§ What you need to do
From the records that follow, copy every line in which "none" appears.

§ Source material
-- Opening Marker --

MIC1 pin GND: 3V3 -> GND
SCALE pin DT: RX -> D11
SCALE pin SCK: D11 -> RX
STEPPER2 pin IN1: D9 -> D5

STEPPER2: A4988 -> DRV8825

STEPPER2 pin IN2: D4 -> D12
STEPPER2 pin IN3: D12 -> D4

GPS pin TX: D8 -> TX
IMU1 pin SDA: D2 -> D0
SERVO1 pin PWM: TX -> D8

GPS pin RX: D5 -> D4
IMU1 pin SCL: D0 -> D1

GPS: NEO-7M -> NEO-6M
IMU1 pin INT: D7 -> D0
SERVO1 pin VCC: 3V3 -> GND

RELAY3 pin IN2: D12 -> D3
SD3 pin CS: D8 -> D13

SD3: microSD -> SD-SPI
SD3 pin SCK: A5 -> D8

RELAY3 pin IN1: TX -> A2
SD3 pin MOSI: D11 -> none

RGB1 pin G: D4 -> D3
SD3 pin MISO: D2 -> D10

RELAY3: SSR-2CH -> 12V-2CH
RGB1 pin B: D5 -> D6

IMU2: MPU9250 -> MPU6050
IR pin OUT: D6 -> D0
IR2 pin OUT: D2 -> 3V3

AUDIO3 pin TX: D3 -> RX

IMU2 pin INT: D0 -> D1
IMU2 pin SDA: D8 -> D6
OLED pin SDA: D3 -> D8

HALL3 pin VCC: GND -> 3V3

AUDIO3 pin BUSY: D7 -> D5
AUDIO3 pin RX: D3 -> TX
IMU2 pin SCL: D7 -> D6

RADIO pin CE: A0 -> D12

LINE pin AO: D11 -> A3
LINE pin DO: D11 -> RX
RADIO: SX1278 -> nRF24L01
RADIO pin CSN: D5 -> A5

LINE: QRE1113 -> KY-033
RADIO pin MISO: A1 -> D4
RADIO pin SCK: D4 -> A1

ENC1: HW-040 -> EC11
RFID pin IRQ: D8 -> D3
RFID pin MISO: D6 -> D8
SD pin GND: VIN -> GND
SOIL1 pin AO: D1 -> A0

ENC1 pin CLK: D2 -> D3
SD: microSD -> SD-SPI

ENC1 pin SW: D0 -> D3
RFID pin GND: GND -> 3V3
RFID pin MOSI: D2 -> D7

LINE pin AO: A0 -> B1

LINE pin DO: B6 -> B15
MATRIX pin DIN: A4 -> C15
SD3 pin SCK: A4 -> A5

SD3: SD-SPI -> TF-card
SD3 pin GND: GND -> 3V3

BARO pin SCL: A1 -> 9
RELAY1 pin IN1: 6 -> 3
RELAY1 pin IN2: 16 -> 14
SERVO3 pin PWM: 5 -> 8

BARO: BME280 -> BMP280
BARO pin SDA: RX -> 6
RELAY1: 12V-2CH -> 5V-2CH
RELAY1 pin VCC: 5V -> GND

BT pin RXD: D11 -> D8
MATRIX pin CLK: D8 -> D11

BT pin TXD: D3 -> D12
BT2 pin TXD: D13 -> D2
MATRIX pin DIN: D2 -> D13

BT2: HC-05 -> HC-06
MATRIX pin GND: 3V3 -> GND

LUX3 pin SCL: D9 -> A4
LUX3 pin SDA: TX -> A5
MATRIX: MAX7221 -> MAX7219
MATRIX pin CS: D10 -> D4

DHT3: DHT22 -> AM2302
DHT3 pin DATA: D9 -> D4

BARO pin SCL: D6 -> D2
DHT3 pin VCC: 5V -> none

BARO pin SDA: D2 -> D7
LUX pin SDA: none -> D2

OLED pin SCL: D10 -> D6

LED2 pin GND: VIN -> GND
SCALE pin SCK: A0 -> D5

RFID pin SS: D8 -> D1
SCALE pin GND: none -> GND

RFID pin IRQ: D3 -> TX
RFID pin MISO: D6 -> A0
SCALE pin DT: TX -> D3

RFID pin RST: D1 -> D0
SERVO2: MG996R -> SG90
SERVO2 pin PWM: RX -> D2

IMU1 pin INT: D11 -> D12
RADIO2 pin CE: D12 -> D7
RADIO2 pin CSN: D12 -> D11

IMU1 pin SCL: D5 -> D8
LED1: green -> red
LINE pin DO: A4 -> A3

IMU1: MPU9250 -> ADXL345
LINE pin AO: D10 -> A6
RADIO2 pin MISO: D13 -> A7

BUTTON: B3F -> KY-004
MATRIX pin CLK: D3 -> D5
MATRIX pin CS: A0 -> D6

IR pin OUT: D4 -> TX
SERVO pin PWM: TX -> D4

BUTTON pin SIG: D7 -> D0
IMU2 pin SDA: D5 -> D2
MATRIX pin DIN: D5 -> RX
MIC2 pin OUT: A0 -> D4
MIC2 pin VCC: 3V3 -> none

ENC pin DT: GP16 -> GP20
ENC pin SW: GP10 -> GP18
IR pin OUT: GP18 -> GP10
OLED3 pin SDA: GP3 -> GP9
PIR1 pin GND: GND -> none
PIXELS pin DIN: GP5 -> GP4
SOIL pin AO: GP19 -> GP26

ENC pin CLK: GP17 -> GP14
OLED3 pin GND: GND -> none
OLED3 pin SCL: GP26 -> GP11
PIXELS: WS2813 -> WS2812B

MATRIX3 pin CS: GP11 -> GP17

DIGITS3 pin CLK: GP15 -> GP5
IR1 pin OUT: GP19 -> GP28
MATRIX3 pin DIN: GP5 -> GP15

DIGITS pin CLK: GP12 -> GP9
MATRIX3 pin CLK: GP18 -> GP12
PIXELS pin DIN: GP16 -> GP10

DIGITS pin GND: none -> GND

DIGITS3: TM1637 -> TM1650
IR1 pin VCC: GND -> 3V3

-- Closing Marker --

§ Task result
SD3 pin MOSI: D11 -> none
DHT3 pin VCC: 5V -> none
LUX pin SDA: none -> D2
SCALE pin GND: none -> GND
MIC2 pin VCC: 3V3 -> none
PIR1 pin GND: GND -> none
OLED3 pin GND: GND -> none
DIGITS pin GND: none -> GND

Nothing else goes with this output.